##### Record list

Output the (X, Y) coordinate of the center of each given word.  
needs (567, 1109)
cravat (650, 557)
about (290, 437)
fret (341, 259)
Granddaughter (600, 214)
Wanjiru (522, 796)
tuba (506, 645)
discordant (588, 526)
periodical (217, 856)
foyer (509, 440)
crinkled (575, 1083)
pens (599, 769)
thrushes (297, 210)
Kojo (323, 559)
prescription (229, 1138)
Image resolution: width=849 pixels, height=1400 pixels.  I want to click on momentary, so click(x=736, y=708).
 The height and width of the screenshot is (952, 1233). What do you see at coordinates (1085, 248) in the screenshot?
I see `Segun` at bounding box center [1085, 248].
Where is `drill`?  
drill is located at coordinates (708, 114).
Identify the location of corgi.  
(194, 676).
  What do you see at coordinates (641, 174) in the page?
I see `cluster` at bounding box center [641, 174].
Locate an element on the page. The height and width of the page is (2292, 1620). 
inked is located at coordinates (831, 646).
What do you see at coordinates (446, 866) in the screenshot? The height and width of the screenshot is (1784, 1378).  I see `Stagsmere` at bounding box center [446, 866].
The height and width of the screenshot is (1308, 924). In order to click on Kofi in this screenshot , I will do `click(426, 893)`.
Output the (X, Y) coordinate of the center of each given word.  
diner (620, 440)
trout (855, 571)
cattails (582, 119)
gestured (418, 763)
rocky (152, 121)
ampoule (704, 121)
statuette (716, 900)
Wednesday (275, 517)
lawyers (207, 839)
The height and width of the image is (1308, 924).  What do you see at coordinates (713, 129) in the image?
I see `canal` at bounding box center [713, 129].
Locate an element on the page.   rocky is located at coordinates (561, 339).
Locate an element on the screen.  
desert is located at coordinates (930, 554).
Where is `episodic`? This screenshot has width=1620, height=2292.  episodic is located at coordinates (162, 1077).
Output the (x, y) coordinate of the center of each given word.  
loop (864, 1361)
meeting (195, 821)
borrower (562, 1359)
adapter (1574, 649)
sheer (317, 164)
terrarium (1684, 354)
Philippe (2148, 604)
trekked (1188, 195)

##########

_Task objective_
Retype all of the entries above character for character, without changing a single line.

_The completed task_
Output the (X, Y) coordinate of the center of each given word.  
needs (567, 1109)
cravat (650, 557)
about (290, 437)
fret (341, 259)
Granddaughter (600, 214)
Wanjiru (522, 796)
tuba (506, 645)
discordant (588, 526)
periodical (217, 856)
foyer (509, 440)
crinkled (575, 1083)
pens (599, 769)
thrushes (297, 210)
Kojo (323, 559)
prescription (229, 1138)
Image resolution: width=849 pixels, height=1400 pixels.  I want to click on momentary, so click(x=736, y=708).
 The height and width of the screenshot is (952, 1233). What do you see at coordinates (1085, 248) in the screenshot?
I see `Segun` at bounding box center [1085, 248].
Where is `drill`?  
drill is located at coordinates (708, 114).
Identify the location of corgi.  
(194, 676).
  What do you see at coordinates (641, 174) in the page?
I see `cluster` at bounding box center [641, 174].
Locate an element on the page. The height and width of the page is (2292, 1620). 
inked is located at coordinates (831, 646).
What do you see at coordinates (446, 866) in the screenshot? The height and width of the screenshot is (1784, 1378).  I see `Stagsmere` at bounding box center [446, 866].
The height and width of the screenshot is (1308, 924). In order to click on Kofi in this screenshot , I will do `click(426, 893)`.
Output the (X, Y) coordinate of the center of each given word.  
diner (620, 440)
trout (855, 571)
cattails (582, 119)
gestured (418, 763)
rocky (152, 121)
ampoule (704, 121)
statuette (716, 900)
Wednesday (275, 517)
lawyers (207, 839)
The height and width of the image is (1308, 924).  What do you see at coordinates (713, 129) in the image?
I see `canal` at bounding box center [713, 129].
Locate an element on the page.   rocky is located at coordinates (561, 339).
Locate an element on the screen.  
desert is located at coordinates (930, 554).
Where is `episodic`? This screenshot has width=1620, height=2292.  episodic is located at coordinates (162, 1077).
Output the (x, y) coordinate of the center of each given word.  
loop (864, 1361)
meeting (195, 821)
borrower (562, 1359)
adapter (1574, 649)
sheer (317, 164)
terrarium (1684, 354)
Philippe (2148, 604)
trekked (1188, 195)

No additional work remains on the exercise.